======== DATA SUPPLIED ========

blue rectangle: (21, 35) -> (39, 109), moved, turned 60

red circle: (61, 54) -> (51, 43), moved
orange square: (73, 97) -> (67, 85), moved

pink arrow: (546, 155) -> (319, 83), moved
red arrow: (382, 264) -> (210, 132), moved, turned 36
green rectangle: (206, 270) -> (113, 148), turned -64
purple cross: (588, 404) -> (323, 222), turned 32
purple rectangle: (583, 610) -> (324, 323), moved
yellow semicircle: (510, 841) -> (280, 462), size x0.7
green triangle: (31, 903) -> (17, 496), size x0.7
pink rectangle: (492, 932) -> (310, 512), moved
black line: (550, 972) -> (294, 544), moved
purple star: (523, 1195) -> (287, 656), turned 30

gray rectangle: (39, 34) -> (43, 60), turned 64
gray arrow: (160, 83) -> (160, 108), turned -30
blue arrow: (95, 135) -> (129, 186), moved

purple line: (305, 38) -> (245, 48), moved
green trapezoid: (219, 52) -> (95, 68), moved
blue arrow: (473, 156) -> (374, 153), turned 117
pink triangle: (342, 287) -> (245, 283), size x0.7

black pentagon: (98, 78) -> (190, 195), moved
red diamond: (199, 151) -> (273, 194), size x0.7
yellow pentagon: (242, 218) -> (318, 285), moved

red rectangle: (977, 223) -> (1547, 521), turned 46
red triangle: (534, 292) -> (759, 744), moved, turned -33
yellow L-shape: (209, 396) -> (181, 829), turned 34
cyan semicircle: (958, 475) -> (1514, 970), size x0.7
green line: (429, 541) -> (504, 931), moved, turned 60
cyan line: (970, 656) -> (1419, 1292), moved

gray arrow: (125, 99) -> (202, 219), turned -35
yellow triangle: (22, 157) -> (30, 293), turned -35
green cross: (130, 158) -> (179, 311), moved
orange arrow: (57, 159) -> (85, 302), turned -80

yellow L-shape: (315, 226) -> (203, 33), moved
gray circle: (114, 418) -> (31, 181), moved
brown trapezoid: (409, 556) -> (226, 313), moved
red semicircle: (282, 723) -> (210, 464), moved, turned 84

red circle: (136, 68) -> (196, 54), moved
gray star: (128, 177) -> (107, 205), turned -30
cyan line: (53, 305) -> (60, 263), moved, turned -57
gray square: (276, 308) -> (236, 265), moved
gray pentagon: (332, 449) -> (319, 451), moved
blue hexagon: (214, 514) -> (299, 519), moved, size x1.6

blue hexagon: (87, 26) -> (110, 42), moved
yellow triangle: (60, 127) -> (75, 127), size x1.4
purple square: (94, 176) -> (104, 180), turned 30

========

**WORK ORDER:** In the records above, find the line containing "yellow triangle: (22, 157)" and print it and every later line exactly, through the last one.

**EXERCISE RESULT:**
yellow triangle: (22, 157) -> (30, 293), turned -35
green cross: (130, 158) -> (179, 311), moved
orange arrow: (57, 159) -> (85, 302), turned -80

yellow L-shape: (315, 226) -> (203, 33), moved
gray circle: (114, 418) -> (31, 181), moved
brown trapezoid: (409, 556) -> (226, 313), moved
red semicircle: (282, 723) -> (210, 464), moved, turned 84

red circle: (136, 68) -> (196, 54), moved
gray star: (128, 177) -> (107, 205), turned -30
cyan line: (53, 305) -> (60, 263), moved, turned -57
gray square: (276, 308) -> (236, 265), moved
gray pentagon: (332, 449) -> (319, 451), moved
blue hexagon: (214, 514) -> (299, 519), moved, size x1.6

blue hexagon: (87, 26) -> (110, 42), moved
yellow triangle: (60, 127) -> (75, 127), size x1.4
purple square: (94, 176) -> (104, 180), turned 30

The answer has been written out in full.